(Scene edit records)

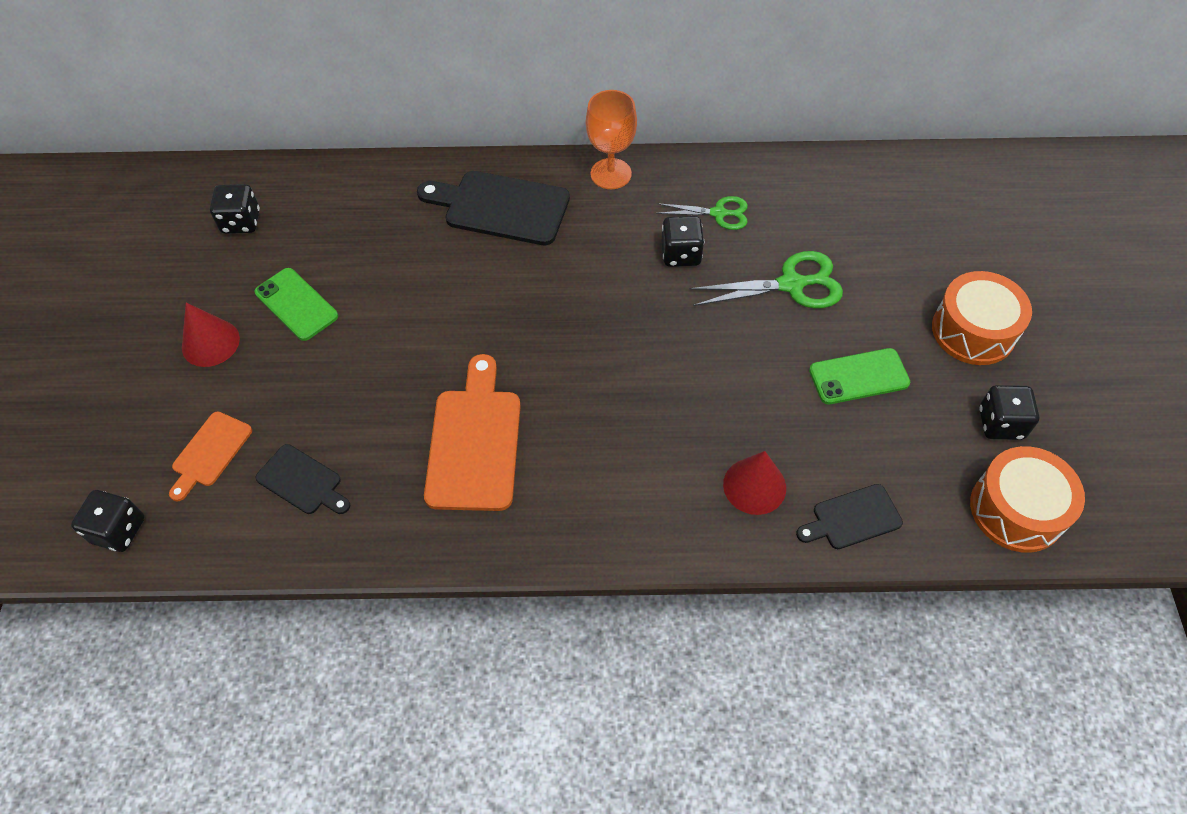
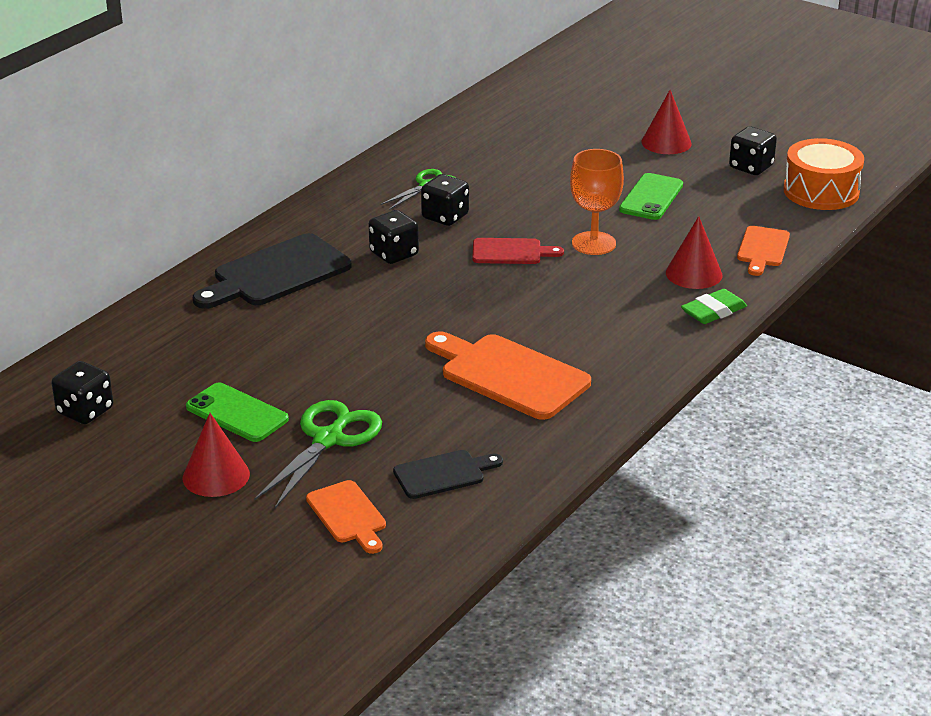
camera: 55 degrees left, 25 degrees down
(119, 530) = (372, 595): black dice -> black dice (394, 254)
(296, 304) = (237, 413): green phone -> green phone turned 45 degrees clockwise
(611, 174) = (317, 212): orange goblet -> orange goblet (593, 243)
(666, 331) = (511, 252): none -> red cutting board
(702, 538) = (713, 311): none -> green eraser
(791, 285) = (537, 187): green scissors -> green scissors (328, 439)
(852, 518) = (762, 249): black cutting board -> orange cutting board
(973, 331) = (666, 142): orange drum -> red cone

Action item - Which lines in the records above contain the string "none"? Copy each one.

Result of the exercise -
(666, 331) = (511, 252): none -> red cutting board
(702, 538) = (713, 311): none -> green eraser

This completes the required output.